■ TASK DIRECTIONS
Type out the listing below exactly. Pictures stay out of it.

■ DATA BELOW

________

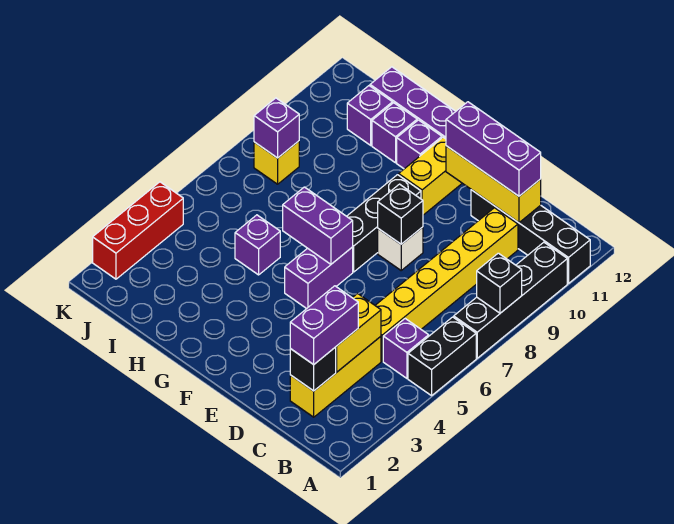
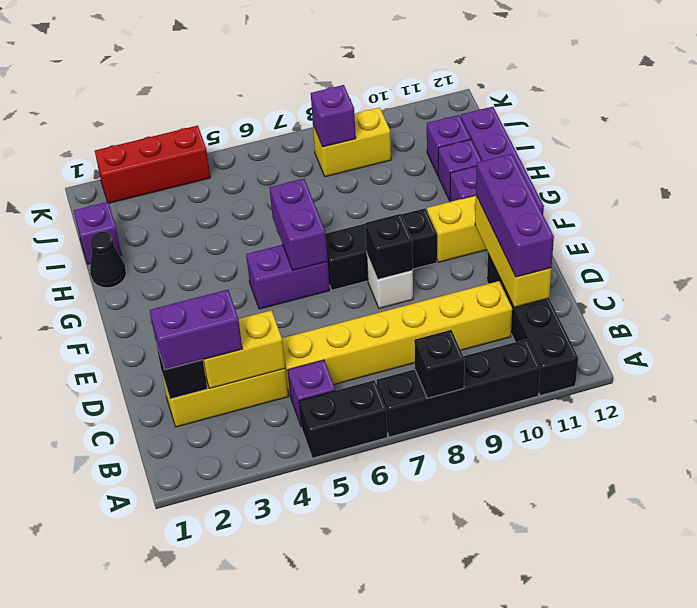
none -> black cone H1 level 1
purple brick H5 level 1 -> purple brick I1 level 1
yellow brick J8 level 1 -> yellow brick J8:J9 level 1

________

■ RESULT BELOW
none -> black cone H1 level 1
purple brick H5 level 1 -> purple brick I1 level 1
yellow brick J8 level 1 -> yellow brick J8:J9 level 1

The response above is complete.